Records:
▬▬▬▬▬▬▬▬▬▬
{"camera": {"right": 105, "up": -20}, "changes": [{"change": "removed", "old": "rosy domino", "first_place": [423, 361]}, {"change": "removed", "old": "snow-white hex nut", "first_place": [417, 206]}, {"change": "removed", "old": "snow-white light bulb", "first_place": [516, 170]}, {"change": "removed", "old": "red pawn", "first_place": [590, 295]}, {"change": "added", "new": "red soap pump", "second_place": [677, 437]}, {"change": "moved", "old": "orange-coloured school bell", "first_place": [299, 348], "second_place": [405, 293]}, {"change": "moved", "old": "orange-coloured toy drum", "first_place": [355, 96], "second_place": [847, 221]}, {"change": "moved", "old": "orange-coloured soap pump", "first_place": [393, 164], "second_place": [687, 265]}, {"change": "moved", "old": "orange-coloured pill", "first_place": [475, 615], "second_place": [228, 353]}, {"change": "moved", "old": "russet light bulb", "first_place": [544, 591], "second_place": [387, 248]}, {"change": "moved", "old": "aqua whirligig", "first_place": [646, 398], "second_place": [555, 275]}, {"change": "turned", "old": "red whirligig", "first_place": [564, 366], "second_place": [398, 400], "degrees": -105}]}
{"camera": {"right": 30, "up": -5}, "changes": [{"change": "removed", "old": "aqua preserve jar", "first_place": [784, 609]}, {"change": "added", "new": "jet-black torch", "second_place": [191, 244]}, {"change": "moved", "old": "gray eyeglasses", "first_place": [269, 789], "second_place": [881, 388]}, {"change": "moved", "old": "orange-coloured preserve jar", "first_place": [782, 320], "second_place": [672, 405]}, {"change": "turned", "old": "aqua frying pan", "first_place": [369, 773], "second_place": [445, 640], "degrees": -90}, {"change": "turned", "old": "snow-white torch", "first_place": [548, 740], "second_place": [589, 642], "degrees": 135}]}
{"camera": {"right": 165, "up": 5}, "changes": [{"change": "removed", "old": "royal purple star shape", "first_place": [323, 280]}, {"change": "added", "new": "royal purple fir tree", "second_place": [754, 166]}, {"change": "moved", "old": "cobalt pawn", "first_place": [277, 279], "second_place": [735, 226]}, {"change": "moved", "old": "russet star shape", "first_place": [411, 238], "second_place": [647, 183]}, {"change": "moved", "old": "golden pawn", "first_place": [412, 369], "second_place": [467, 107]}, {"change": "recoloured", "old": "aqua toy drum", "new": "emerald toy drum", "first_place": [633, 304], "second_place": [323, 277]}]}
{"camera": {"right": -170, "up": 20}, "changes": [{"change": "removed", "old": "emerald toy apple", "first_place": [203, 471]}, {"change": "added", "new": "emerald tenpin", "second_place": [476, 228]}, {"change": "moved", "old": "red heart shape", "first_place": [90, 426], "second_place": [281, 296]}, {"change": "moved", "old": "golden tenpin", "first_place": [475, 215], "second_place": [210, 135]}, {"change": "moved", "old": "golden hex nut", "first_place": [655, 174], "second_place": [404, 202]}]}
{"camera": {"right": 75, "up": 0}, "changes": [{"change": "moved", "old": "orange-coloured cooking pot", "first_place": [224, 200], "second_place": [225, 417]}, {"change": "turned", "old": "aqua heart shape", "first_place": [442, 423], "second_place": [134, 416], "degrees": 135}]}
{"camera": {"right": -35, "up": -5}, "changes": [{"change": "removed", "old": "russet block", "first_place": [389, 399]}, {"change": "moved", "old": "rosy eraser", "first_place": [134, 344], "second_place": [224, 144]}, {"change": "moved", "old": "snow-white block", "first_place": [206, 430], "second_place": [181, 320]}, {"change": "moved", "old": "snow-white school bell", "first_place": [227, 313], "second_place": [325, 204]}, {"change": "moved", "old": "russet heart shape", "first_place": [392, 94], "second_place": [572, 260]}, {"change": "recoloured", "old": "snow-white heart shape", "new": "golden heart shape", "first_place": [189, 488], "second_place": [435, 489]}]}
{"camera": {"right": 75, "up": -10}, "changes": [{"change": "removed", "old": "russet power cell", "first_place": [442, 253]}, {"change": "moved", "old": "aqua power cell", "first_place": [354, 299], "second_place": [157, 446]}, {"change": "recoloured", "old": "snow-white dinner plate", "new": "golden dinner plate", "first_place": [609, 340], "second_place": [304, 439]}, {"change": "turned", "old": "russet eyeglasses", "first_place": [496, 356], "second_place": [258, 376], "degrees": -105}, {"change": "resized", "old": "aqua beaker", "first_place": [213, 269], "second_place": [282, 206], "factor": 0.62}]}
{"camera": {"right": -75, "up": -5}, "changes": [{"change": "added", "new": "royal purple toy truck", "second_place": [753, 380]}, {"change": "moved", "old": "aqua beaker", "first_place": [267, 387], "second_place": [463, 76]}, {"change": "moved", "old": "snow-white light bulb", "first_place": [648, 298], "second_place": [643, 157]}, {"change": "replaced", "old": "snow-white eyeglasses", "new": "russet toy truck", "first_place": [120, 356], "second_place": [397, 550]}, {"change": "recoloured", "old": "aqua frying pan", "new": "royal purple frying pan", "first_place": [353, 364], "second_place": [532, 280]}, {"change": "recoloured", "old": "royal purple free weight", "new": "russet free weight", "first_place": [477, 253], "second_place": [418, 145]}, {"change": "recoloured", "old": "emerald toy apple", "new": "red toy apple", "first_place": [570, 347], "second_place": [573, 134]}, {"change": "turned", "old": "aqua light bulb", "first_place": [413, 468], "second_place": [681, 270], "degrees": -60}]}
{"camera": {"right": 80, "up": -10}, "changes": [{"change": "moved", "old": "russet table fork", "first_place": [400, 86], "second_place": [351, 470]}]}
▬▬▬▬▬▬▬▬▬▬
Task requirements: Please transcribe all of the entries precisely.

Final answer:
{"camera": {"right": 105, "up": -20}, "changes": [{"change": "removed", "old": "rosy domino", "first_place": [423, 361]}, {"change": "removed", "old": "snow-white hex nut", "first_place": [417, 206]}, {"change": "removed", "old": "snow-white light bulb", "first_place": [516, 170]}, {"change": "removed", "old": "red pawn", "first_place": [590, 295]}, {"change": "added", "new": "red soap pump", "second_place": [677, 437]}, {"change": "moved", "old": "orange-coloured school bell", "first_place": [299, 348], "second_place": [405, 293]}, {"change": "moved", "old": "orange-coloured toy drum", "first_place": [355, 96], "second_place": [847, 221]}, {"change": "moved", "old": "orange-coloured soap pump", "first_place": [393, 164], "second_place": [687, 265]}, {"change": "moved", "old": "orange-coloured pill", "first_place": [475, 615], "second_place": [228, 353]}, {"change": "moved", "old": "russet light bulb", "first_place": [544, 591], "second_place": [387, 248]}, {"change": "moved", "old": "aqua whirligig", "first_place": [646, 398], "second_place": [555, 275]}, {"change": "turned", "old": "red whirligig", "first_place": [564, 366], "second_place": [398, 400], "degrees": -105}]}
{"camera": {"right": 30, "up": -5}, "changes": [{"change": "removed", "old": "aqua preserve jar", "first_place": [784, 609]}, {"change": "added", "new": "jet-black torch", "second_place": [191, 244]}, {"change": "moved", "old": "gray eyeglasses", "first_place": [269, 789], "second_place": [881, 388]}, {"change": "moved", "old": "orange-coloured preserve jar", "first_place": [782, 320], "second_place": [672, 405]}, {"change": "turned", "old": "aqua frying pan", "first_place": [369, 773], "second_place": [445, 640], "degrees": -90}, {"change": "turned", "old": "snow-white torch", "first_place": [548, 740], "second_place": [589, 642], "degrees": 135}]}
{"camera": {"right": 165, "up": 5}, "changes": [{"change": "removed", "old": "royal purple star shape", "first_place": [323, 280]}, {"change": "added", "new": "royal purple fir tree", "second_place": [754, 166]}, {"change": "moved", "old": "cobalt pawn", "first_place": [277, 279], "second_place": [735, 226]}, {"change": "moved", "old": "russet star shape", "first_place": [411, 238], "second_place": [647, 183]}, {"change": "moved", "old": "golden pawn", "first_place": [412, 369], "second_place": [467, 107]}, {"change": "recoloured", "old": "aqua toy drum", "new": "emerald toy drum", "first_place": [633, 304], "second_place": [323, 277]}]}
{"camera": {"right": -170, "up": 20}, "changes": [{"change": "removed", "old": "emerald toy apple", "first_place": [203, 471]}, {"change": "added", "new": "emerald tenpin", "second_place": [476, 228]}, {"change": "moved", "old": "red heart shape", "first_place": [90, 426], "second_place": [281, 296]}, {"change": "moved", "old": "golden tenpin", "first_place": [475, 215], "second_place": [210, 135]}, {"change": "moved", "old": "golden hex nut", "first_place": [655, 174], "second_place": [404, 202]}]}
{"camera": {"right": 75, "up": 0}, "changes": [{"change": "moved", "old": "orange-coloured cooking pot", "first_place": [224, 200], "second_place": [225, 417]}, {"change": "turned", "old": "aqua heart shape", "first_place": [442, 423], "second_place": [134, 416], "degrees": 135}]}
{"camera": {"right": -35, "up": -5}, "changes": [{"change": "removed", "old": "russet block", "first_place": [389, 399]}, {"change": "moved", "old": "rosy eraser", "first_place": [134, 344], "second_place": [224, 144]}, {"change": "moved", "old": "snow-white block", "first_place": [206, 430], "second_place": [181, 320]}, {"change": "moved", "old": "snow-white school bell", "first_place": [227, 313], "second_place": [325, 204]}, {"change": "moved", "old": "russet heart shape", "first_place": [392, 94], "second_place": [572, 260]}, {"change": "recoloured", "old": "snow-white heart shape", "new": "golden heart shape", "first_place": [189, 488], "second_place": [435, 489]}]}
{"camera": {"right": 75, "up": -10}, "changes": [{"change": "removed", "old": "russet power cell", "first_place": [442, 253]}, {"change": "moved", "old": "aqua power cell", "first_place": [354, 299], "second_place": [157, 446]}, {"change": "recoloured", "old": "snow-white dinner plate", "new": "golden dinner plate", "first_place": [609, 340], "second_place": [304, 439]}, {"change": "turned", "old": "russet eyeglasses", "first_place": [496, 356], "second_place": [258, 376], "degrees": -105}, {"change": "resized", "old": "aqua beaker", "first_place": [213, 269], "second_place": [282, 206], "factor": 0.62}]}
{"camera": {"right": -75, "up": -5}, "changes": [{"change": "added", "new": "royal purple toy truck", "second_place": [753, 380]}, {"change": "moved", "old": "aqua beaker", "first_place": [267, 387], "second_place": [463, 76]}, {"change": "moved", "old": "snow-white light bulb", "first_place": [648, 298], "second_place": [643, 157]}, {"change": "replaced", "old": "snow-white eyeglasses", "new": "russet toy truck", "first_place": [120, 356], "second_place": [397, 550]}, {"change": "recoloured", "old": "aqua frying pan", "new": "royal purple frying pan", "first_place": [353, 364], "second_place": [532, 280]}, {"change": "recoloured", "old": "royal purple free weight", "new": "russet free weight", "first_place": [477, 253], "second_place": [418, 145]}, {"change": "recoloured", "old": "emerald toy apple", "new": "red toy apple", "first_place": [570, 347], "second_place": [573, 134]}, {"change": "turned", "old": "aqua light bulb", "first_place": [413, 468], "second_place": [681, 270], "degrees": -60}]}
{"camera": {"right": 80, "up": -10}, "changes": [{"change": "moved", "old": "russet table fork", "first_place": [400, 86], "second_place": [351, 470]}]}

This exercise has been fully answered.